Task objective ▸
Tally the lines in the material below that contain the word "chair", and reply with only that number.

####################

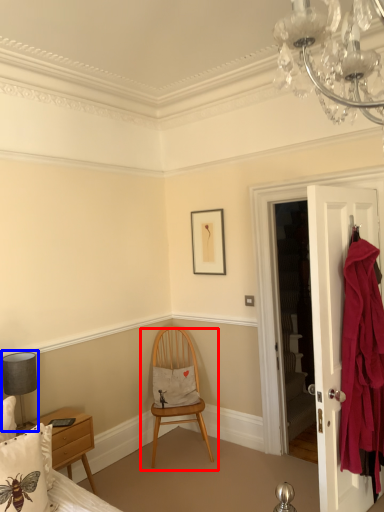
Question: Which object appears closest to the camera in this image, chair (highlighted by a red box) or lamp (highlighted by a blue box)?

Choices:
 (A) chair
 (B) lamp

Answer: (B)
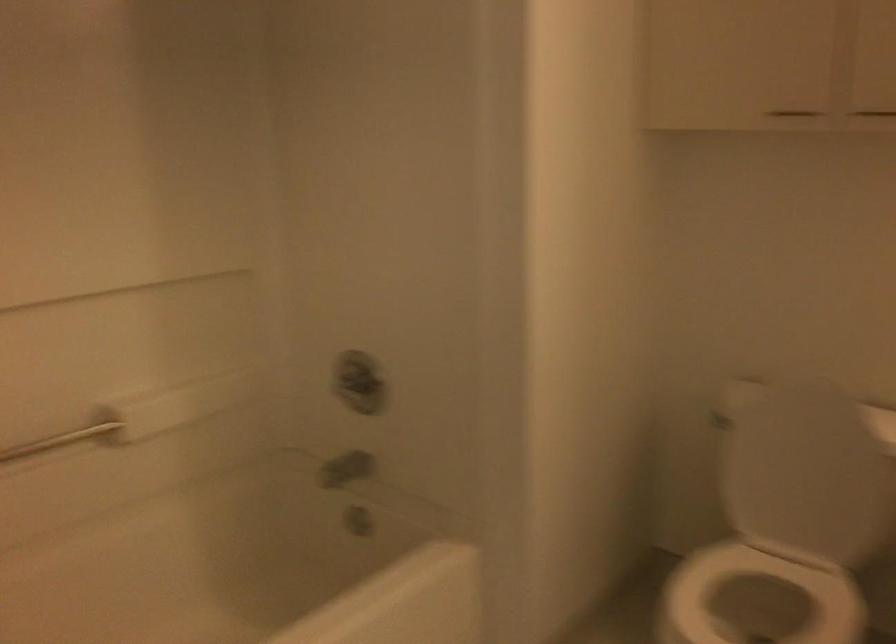
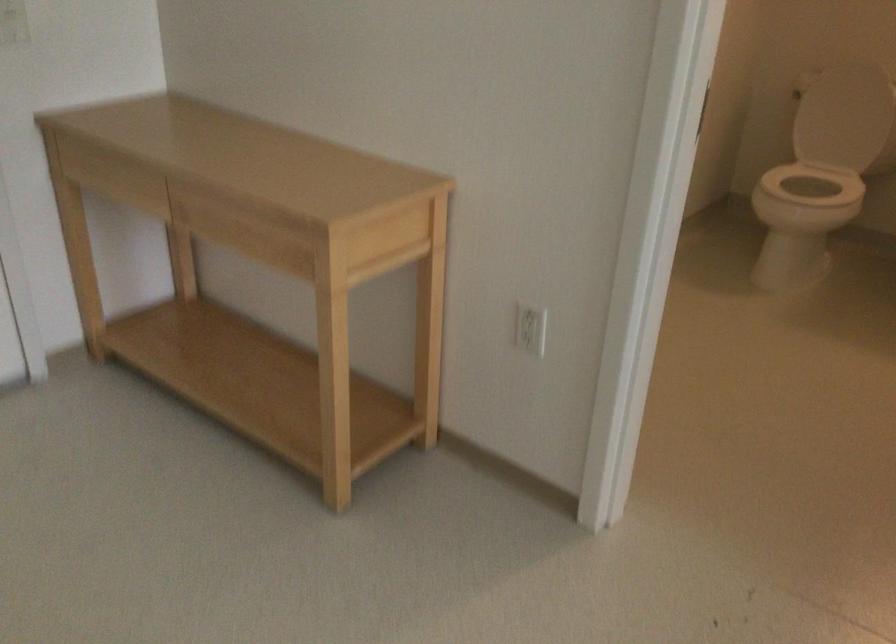
In the second image, find the point that corresponds to the point at 756,496 in the first image.

(839, 118)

####################

Solution to this problem ▸
2